Before and after images:
================================

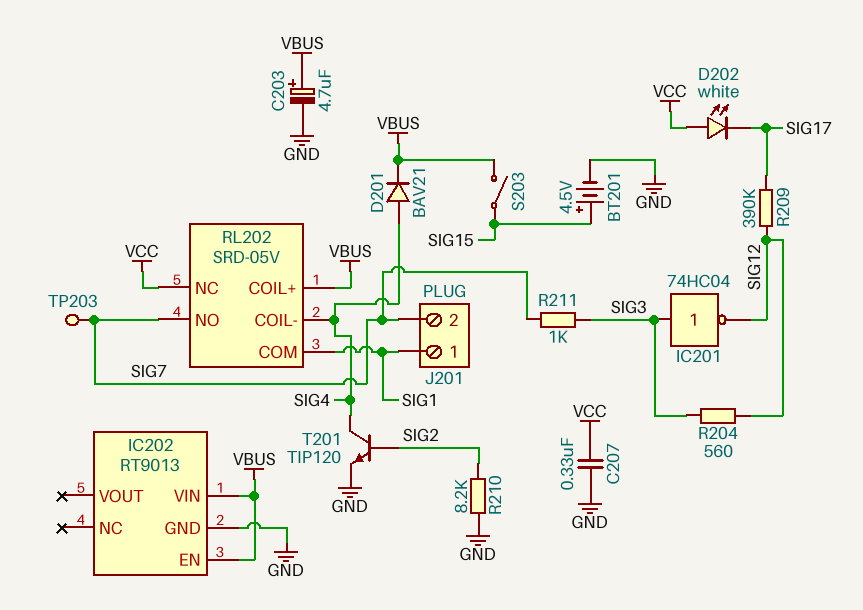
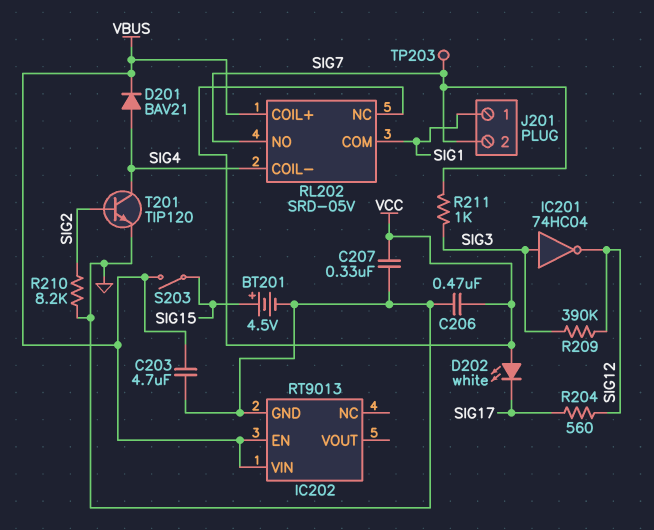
C203: 4.7uF (plus VBUS, minus GND) -> 4.7uF (GND, VBUS)
C206: none -> 470nF (GND, VCC)
R204: 560 (SIG3, SIG12) -> 560 (SIG12, SIG17)
R209: 390k (SIG12, SIG17) -> 390k (SIG3, SIG12)

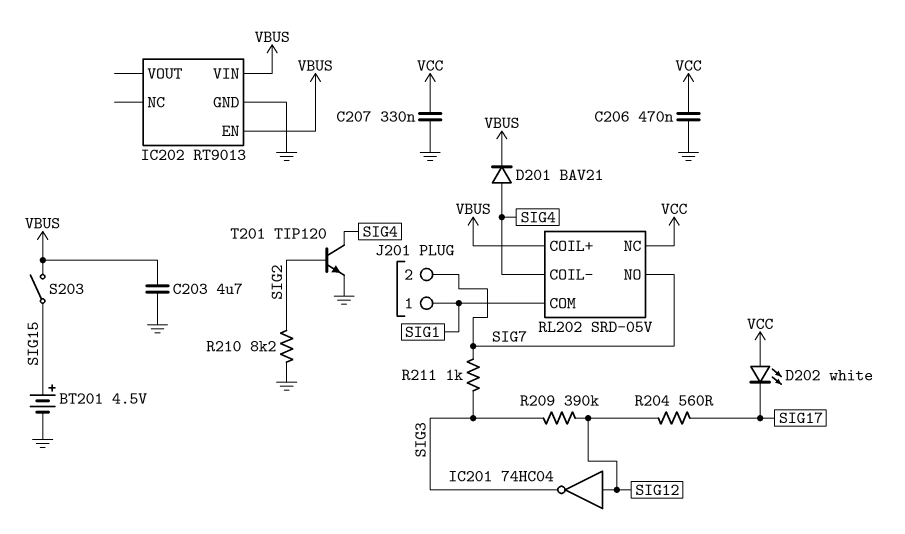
IC201: NOT 74HC04 (in SIG3, out SIG12) -> NOT 74HC04 (in SIG12, out SIG3)
TP203: test point (SIG7) -> none

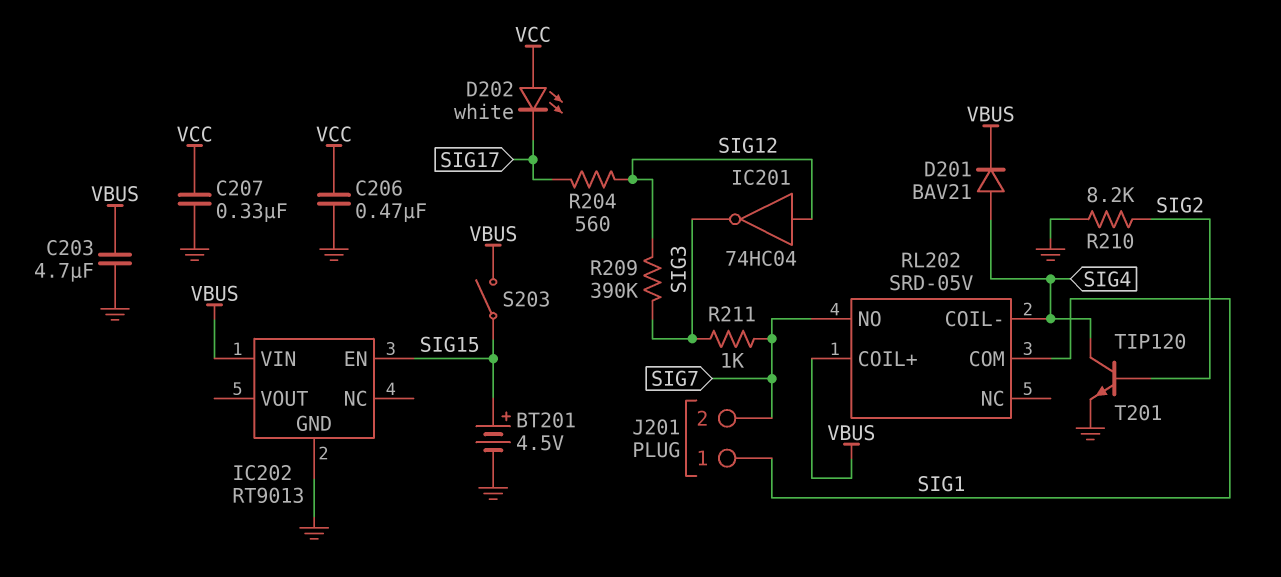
IC202 pin EN: VBUS -> SIG15
RL202 pin NC: VCC -> none

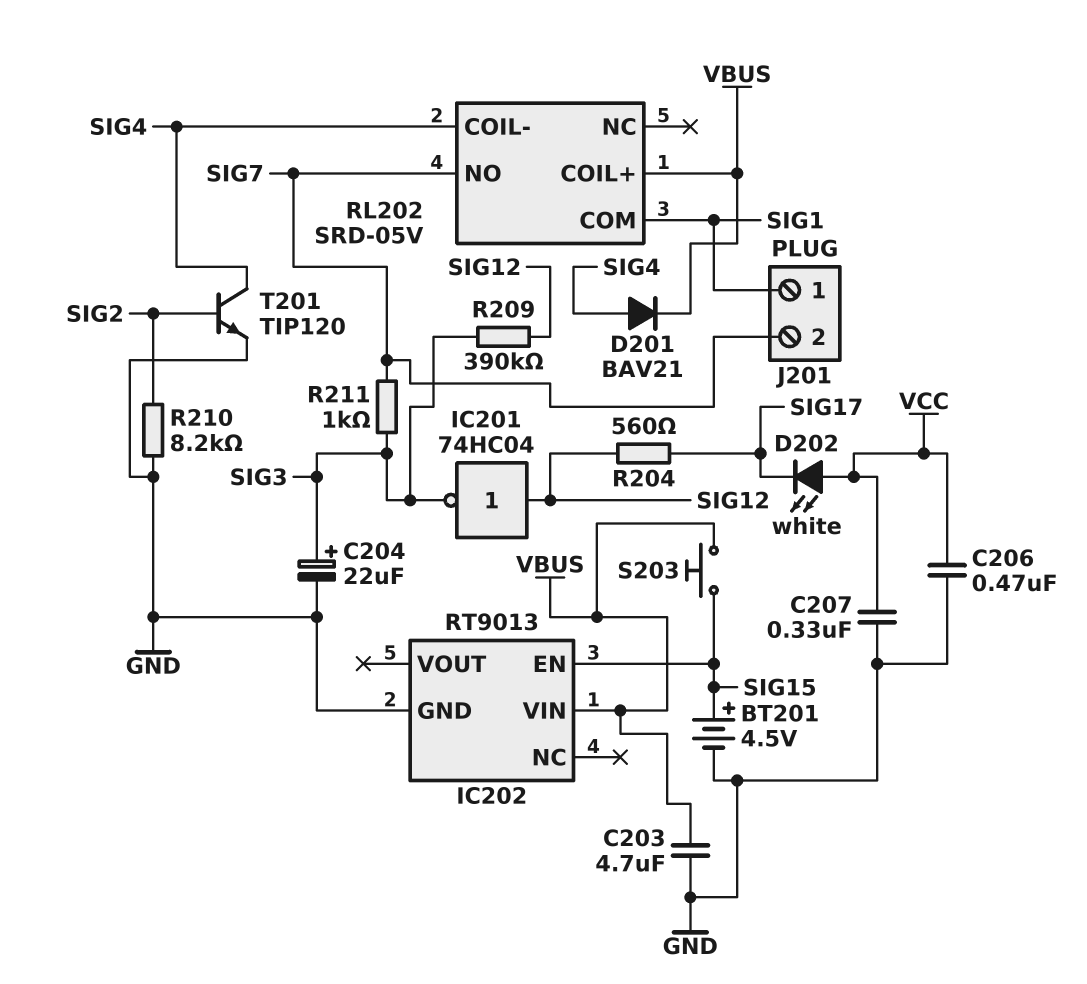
C204: none -> 22uF (plus SIG3, minus GND)
S203: switch (SIG15, VBUS) -> button (SIG15, VBUS)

================================

Report, as a bare number, how many lines above contain the string "plus".

2